### SET PROBLEM
Can you copy the records character for character, starting at the line that contains "golden (415, 966)" and ending at the line that contains "budgeted (137, 1350)", with both of those lines included?
##########
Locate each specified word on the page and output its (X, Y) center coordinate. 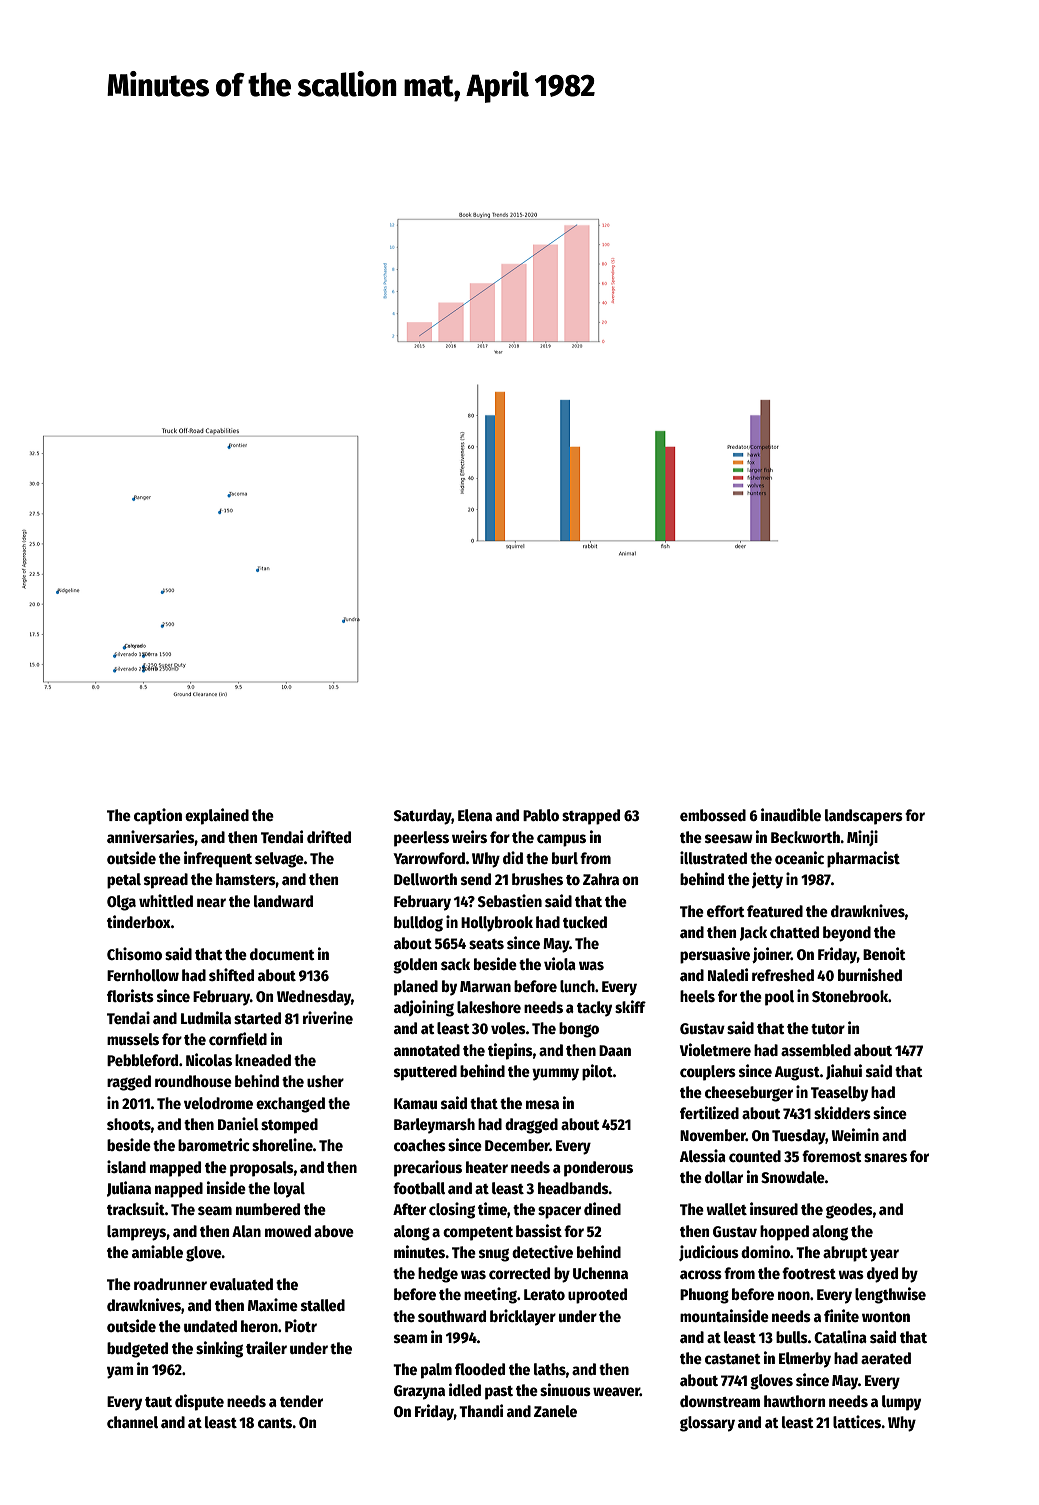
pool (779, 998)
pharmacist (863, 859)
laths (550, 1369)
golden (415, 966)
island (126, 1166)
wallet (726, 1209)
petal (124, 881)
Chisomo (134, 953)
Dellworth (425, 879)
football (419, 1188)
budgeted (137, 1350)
##########
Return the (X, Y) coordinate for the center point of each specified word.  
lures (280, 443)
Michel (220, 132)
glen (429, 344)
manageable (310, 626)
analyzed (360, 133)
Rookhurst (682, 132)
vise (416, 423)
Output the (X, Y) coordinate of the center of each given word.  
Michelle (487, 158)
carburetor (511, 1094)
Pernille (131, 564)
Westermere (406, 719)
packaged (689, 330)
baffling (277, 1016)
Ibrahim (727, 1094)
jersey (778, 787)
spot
##########
### THE RESPONSE
golden (415, 966)
island (126, 1166)
wallet (726, 1209)
petal (124, 881)
Chisomo (134, 953)
Dellworth (425, 879)
football (419, 1188)
budgeted (137, 1350)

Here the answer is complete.